Working from the entries below, give again each line from the first through the one containing "none -> pink cactus [77,444,151,519]", exactly and with nothing else.

[Data supplied]

[Start of Attachment]

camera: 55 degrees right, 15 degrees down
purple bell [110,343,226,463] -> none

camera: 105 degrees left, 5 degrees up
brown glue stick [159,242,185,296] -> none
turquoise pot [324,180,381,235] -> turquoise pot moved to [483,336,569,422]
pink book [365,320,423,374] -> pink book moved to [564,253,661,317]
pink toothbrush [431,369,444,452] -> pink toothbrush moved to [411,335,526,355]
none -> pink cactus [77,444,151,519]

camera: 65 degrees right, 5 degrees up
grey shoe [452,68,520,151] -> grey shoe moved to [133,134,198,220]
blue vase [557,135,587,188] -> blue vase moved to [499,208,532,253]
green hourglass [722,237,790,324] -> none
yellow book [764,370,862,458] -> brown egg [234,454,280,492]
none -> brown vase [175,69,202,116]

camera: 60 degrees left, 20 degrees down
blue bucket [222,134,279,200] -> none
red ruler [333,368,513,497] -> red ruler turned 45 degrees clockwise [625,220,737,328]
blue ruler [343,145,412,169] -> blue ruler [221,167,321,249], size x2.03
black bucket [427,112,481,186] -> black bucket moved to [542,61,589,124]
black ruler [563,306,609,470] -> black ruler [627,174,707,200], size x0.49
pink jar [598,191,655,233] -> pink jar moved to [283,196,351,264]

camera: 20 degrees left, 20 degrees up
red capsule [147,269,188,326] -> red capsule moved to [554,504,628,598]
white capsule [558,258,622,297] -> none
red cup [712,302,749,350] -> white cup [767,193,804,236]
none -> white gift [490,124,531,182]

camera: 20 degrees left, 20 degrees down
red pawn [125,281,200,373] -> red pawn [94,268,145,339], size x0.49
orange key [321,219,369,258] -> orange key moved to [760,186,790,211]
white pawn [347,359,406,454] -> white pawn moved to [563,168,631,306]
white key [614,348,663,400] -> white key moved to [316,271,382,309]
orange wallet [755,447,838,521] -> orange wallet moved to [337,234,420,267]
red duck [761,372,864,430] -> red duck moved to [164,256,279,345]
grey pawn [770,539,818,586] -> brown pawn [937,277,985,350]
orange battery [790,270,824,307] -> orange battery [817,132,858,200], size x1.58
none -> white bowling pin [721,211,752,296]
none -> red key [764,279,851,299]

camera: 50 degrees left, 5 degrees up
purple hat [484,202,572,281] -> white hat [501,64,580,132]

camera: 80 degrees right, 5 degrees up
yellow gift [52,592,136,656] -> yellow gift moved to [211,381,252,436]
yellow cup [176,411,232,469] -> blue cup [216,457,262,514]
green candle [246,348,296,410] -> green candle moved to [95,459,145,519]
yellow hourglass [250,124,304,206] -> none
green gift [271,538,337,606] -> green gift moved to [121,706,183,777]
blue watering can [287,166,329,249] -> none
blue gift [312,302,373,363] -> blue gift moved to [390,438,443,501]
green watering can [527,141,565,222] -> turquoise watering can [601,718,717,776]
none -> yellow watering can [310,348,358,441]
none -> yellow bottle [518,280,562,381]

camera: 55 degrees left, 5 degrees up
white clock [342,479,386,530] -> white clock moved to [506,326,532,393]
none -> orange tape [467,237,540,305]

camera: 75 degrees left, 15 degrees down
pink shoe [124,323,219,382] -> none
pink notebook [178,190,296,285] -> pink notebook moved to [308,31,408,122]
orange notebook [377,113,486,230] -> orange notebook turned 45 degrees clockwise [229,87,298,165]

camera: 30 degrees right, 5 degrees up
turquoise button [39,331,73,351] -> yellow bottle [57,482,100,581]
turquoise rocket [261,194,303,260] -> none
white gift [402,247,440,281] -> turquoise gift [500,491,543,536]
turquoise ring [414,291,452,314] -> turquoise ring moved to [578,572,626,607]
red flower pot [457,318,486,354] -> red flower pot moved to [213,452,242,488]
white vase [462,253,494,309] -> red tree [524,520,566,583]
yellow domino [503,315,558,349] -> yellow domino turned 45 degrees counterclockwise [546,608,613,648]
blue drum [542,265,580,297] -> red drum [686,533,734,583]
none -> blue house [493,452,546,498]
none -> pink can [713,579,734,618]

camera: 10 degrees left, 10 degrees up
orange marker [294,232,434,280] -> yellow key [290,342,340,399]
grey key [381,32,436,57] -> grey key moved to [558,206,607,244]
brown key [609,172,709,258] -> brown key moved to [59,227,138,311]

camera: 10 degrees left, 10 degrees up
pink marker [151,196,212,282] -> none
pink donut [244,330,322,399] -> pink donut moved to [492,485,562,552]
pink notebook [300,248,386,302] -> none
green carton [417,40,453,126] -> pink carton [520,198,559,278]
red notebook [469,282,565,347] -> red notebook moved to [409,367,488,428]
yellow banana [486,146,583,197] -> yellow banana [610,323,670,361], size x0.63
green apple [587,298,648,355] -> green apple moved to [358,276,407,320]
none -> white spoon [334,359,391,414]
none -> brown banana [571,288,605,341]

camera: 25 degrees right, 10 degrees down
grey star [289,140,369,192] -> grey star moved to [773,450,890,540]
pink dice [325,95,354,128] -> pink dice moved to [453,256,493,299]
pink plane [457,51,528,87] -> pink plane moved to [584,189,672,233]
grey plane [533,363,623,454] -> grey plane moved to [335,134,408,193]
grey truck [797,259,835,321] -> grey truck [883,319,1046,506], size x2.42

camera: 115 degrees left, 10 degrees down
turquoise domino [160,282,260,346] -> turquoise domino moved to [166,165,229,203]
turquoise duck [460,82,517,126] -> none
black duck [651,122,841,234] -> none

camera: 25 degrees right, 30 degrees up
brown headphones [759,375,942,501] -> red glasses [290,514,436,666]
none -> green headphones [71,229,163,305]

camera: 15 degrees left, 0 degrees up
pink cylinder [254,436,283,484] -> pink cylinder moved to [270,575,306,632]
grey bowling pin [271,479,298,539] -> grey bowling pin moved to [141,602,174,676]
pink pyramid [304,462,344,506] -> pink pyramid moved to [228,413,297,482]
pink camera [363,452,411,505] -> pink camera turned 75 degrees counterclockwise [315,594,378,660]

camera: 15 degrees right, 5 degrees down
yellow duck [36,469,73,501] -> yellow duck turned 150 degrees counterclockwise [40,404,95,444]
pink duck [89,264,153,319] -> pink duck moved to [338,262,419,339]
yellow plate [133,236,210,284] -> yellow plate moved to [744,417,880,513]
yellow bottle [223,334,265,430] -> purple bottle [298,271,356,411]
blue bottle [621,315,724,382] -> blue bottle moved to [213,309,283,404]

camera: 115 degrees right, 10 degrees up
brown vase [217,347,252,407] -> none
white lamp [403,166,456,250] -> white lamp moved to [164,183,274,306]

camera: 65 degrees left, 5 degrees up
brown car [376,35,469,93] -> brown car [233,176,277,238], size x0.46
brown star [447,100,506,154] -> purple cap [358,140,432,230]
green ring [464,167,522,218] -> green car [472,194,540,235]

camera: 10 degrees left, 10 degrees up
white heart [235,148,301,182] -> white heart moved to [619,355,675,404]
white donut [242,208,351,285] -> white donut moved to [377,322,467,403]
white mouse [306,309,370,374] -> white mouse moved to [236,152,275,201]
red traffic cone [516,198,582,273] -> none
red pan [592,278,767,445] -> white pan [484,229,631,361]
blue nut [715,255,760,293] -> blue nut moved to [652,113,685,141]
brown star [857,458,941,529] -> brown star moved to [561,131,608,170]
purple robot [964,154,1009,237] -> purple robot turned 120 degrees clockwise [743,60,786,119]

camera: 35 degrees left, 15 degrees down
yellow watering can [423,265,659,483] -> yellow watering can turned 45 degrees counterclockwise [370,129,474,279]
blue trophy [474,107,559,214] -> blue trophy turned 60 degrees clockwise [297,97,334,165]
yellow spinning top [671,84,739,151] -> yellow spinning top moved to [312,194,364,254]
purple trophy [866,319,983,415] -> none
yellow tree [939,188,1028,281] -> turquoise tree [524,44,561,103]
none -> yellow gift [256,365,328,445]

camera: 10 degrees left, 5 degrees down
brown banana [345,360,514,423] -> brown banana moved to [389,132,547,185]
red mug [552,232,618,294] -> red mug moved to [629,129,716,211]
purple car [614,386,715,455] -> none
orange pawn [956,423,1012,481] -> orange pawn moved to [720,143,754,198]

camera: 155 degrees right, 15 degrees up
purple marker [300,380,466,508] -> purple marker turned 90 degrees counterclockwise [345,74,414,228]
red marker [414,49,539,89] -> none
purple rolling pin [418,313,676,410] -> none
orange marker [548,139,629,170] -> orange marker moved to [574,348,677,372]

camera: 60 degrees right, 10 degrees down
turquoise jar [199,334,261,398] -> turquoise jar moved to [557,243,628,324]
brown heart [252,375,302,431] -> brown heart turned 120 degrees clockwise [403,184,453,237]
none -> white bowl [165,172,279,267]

[End of Attachment]

[Finished task]
camera: 55 degrees right, 15 degrees down
purple bell [110,343,226,463] -> none

camera: 105 degrees left, 5 degrees up
brown glue stick [159,242,185,296] -> none
turquoise pot [324,180,381,235] -> turquoise pot moved to [483,336,569,422]
pink book [365,320,423,374] -> pink book moved to [564,253,661,317]
pink toothbrush [431,369,444,452] -> pink toothbrush moved to [411,335,526,355]
none -> pink cactus [77,444,151,519]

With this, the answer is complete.